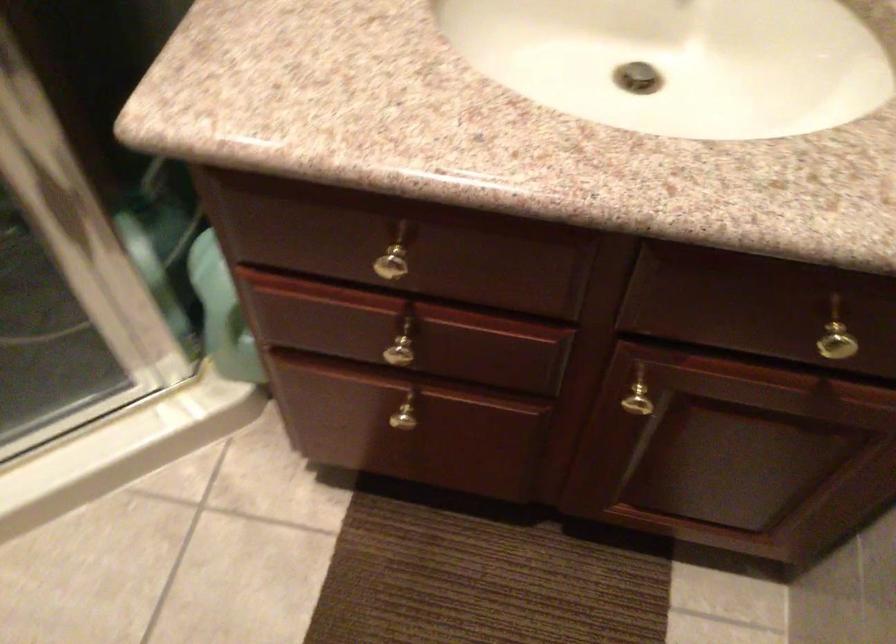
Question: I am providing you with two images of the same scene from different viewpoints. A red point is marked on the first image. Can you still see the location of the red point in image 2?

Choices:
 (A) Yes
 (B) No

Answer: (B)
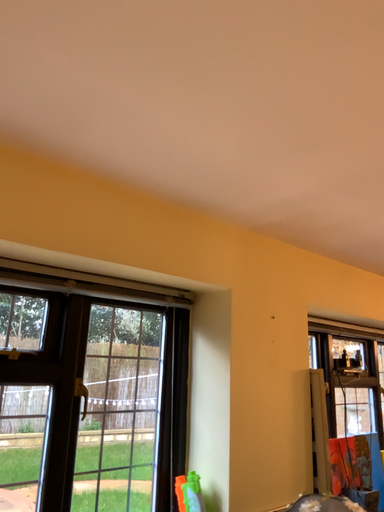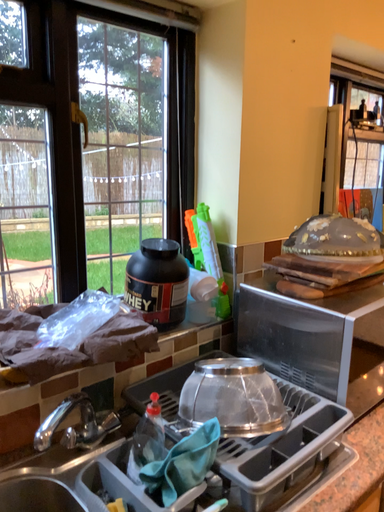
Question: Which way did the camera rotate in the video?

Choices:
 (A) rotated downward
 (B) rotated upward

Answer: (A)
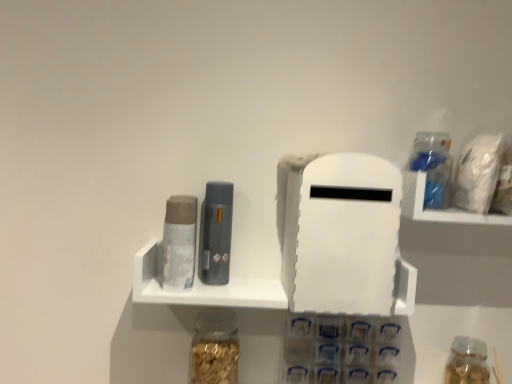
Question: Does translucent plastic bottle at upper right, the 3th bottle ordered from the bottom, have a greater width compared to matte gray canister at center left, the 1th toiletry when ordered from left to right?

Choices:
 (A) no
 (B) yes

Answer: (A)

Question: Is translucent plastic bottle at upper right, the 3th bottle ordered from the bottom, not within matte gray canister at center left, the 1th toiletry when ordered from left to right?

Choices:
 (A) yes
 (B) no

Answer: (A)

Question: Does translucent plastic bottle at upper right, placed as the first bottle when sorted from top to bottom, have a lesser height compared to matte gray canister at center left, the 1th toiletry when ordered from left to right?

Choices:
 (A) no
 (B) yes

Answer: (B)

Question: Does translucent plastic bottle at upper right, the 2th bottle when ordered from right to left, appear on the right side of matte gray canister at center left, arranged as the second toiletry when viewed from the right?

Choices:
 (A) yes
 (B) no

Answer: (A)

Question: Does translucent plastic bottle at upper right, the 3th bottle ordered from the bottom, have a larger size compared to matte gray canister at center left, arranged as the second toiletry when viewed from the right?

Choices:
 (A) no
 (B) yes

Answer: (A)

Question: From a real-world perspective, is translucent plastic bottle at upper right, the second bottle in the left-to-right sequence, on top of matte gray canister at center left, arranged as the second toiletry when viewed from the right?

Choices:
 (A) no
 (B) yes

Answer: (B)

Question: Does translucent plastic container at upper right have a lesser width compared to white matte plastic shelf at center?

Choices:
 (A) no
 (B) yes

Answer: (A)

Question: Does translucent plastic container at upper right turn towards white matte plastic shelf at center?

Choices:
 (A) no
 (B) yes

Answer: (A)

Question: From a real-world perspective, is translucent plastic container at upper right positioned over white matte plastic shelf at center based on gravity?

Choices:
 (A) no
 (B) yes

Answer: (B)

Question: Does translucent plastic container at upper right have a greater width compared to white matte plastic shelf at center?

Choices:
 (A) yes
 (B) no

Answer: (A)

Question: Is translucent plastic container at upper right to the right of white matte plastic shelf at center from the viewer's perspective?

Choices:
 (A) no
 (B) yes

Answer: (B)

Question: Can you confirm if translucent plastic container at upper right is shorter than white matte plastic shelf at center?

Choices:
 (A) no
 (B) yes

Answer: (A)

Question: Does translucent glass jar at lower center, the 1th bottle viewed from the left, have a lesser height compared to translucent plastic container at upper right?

• [WHAT YOU NEED TO DO]: Could you copy every row above word for word, leaving out the pictures?

• [ANSWER AREA]:
Question: I am providing you with two images of the same scene from different viewpoints. A red point is marked on the first image. Can you still see the location of the red point in image 2?

Choices:
 (A) Yes
 (B) No

Answer: (B)
Question: Which way did the camera rotate in the video?

Choices:
 (A) rotated downward
 (B) rotated upward

Answer: (A)
Question: Does translucent plastic bottle at upper right, the 3th bottle ordered from the bottom, have a greater width compared to matte gray canister at center left, the 1th toiletry when ordered from left to right?

Choices:
 (A) no
 (B) yes

Answer: (A)

Question: Is translucent plastic bottle at upper right, the 3th bottle ordered from the bottom, not within matte gray canister at center left, the 1th toiletry when ordered from left to right?

Choices:
 (A) yes
 (B) no

Answer: (A)

Question: Does translucent plastic bottle at upper right, placed as the first bottle when sorted from top to bottom, have a lesser height compared to matte gray canister at center left, the 1th toiletry when ordered from left to right?

Choices:
 (A) no
 (B) yes

Answer: (B)

Question: Does translucent plastic bottle at upper right, the 2th bottle when ordered from right to left, appear on the right side of matte gray canister at center left, arranged as the second toiletry when viewed from the right?

Choices:
 (A) yes
 (B) no

Answer: (A)

Question: Does translucent plastic bottle at upper right, the 3th bottle ordered from the bottom, have a larger size compared to matte gray canister at center left, arranged as the second toiletry when viewed from the right?

Choices:
 (A) no
 (B) yes

Answer: (A)

Question: From a real-world perspective, is translucent plastic bottle at upper right, the second bottle in the left-to-right sequence, on top of matte gray canister at center left, arranged as the second toiletry when viewed from the right?

Choices:
 (A) no
 (B) yes

Answer: (B)

Question: Does translucent plastic container at upper right have a lesser width compared to white matte plastic shelf at center?

Choices:
 (A) no
 (B) yes

Answer: (A)

Question: Does translucent plastic container at upper right turn towards white matte plastic shelf at center?

Choices:
 (A) no
 (B) yes

Answer: (A)

Question: From a real-world perspective, is translucent plastic container at upper right positioned over white matte plastic shelf at center based on gravity?

Choices:
 (A) no
 (B) yes

Answer: (B)

Question: Does translucent plastic container at upper right have a greater width compared to white matte plastic shelf at center?

Choices:
 (A) yes
 (B) no

Answer: (A)

Question: Is translucent plastic container at upper right to the right of white matte plastic shelf at center from the viewer's perspective?

Choices:
 (A) no
 (B) yes

Answer: (B)

Question: Can you confirm if translucent plastic container at upper right is shorter than white matte plastic shelf at center?

Choices:
 (A) no
 (B) yes

Answer: (A)

Question: Does translucent glass jar at lower center, the 1th bottle viewed from the left, have a lesser height compared to translucent plastic container at upper right?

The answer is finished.